*** Opening Supplied entries ***

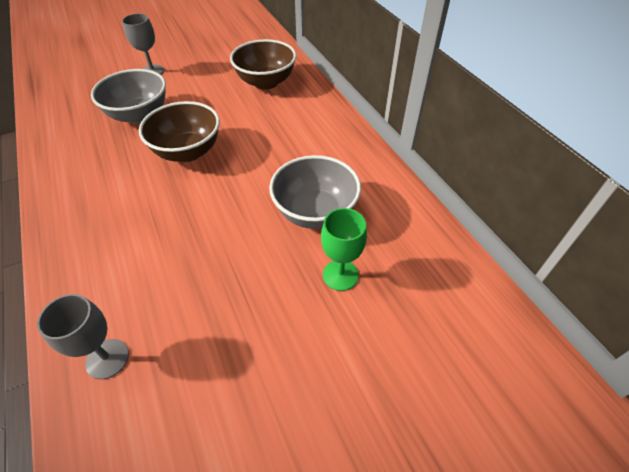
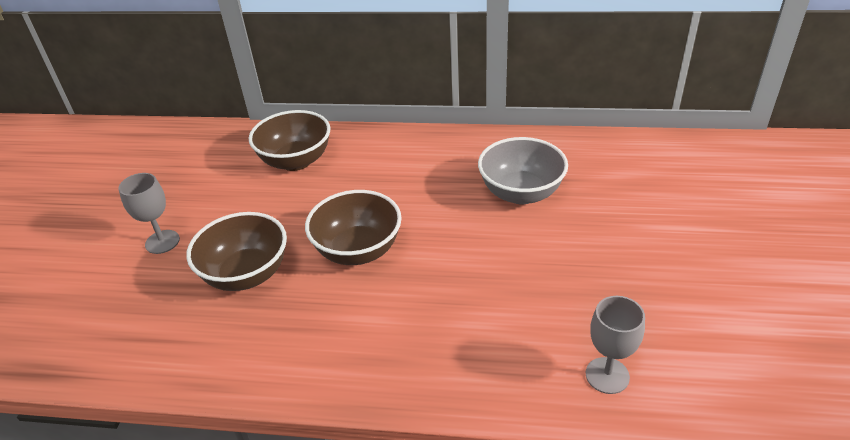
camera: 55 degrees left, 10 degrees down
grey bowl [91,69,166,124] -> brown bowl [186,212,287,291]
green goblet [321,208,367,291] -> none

*** Closing Supplied entries ***
*** Opening Supplied entries ***

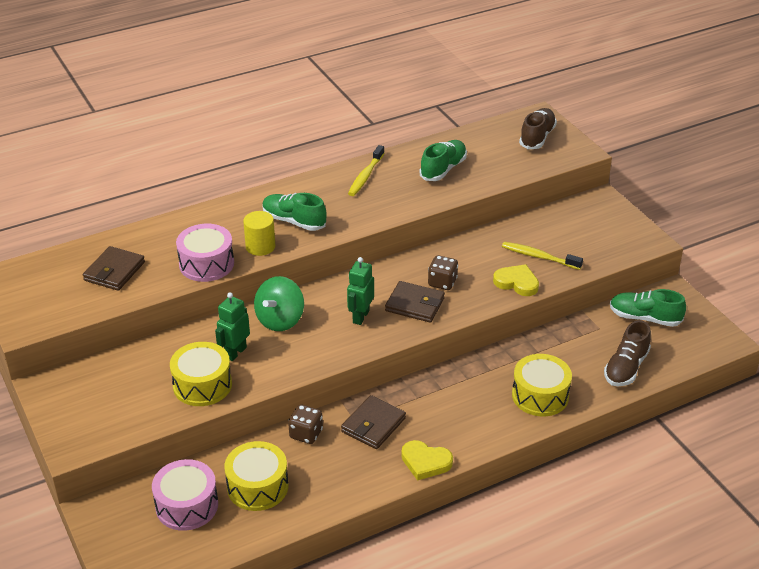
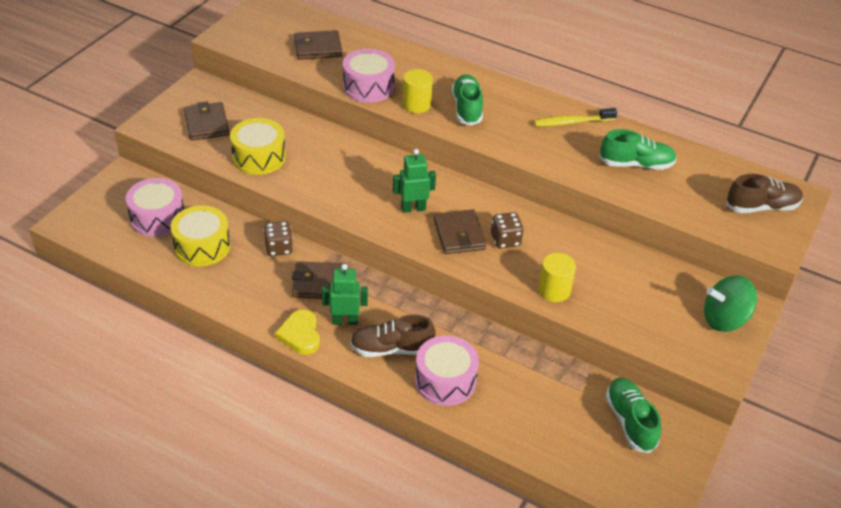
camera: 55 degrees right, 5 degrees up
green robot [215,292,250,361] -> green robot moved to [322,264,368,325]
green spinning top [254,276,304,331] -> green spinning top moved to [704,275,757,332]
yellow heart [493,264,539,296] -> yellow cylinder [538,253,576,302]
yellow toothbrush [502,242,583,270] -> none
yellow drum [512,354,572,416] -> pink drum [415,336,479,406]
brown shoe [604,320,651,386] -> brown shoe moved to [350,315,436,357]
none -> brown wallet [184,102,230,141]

*** Closing Supplied entries ***

■ **Assignment**: What you return must be the lines above that run from the line with "yellow heart [493,264,539,296]" to the line with "none -> brown wallet [184,102,230,141]", inclusive, each copied exactly.

■ **Task answer**:
yellow heart [493,264,539,296] -> yellow cylinder [538,253,576,302]
yellow toothbrush [502,242,583,270] -> none
yellow drum [512,354,572,416] -> pink drum [415,336,479,406]
brown shoe [604,320,651,386] -> brown shoe moved to [350,315,436,357]
none -> brown wallet [184,102,230,141]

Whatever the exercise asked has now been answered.